Problem details
The listing that follows must be retyped exactly, without its pictures.

Supplied information

- - - - -

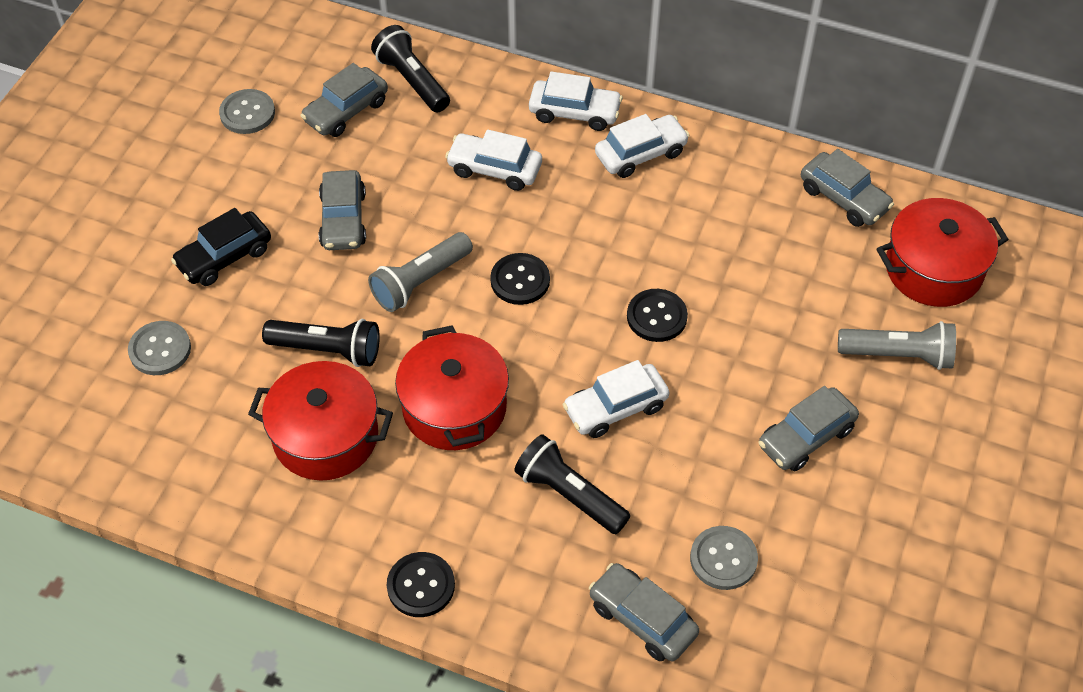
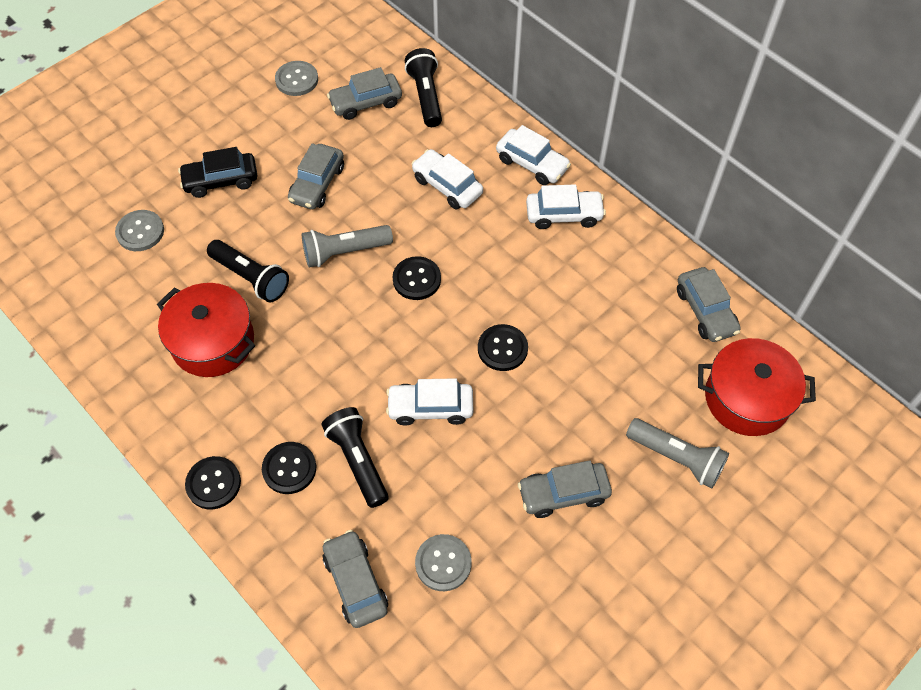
camera: 25 degrees right, 5 degrees up
red pot [395,325,509,450] -> none
none -> black button [262,442,316,494]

- - - - -

Response to the exercise
camera: 25 degrees right, 5 degrees up
red pot [395,325,509,450] -> none
none -> black button [262,442,316,494]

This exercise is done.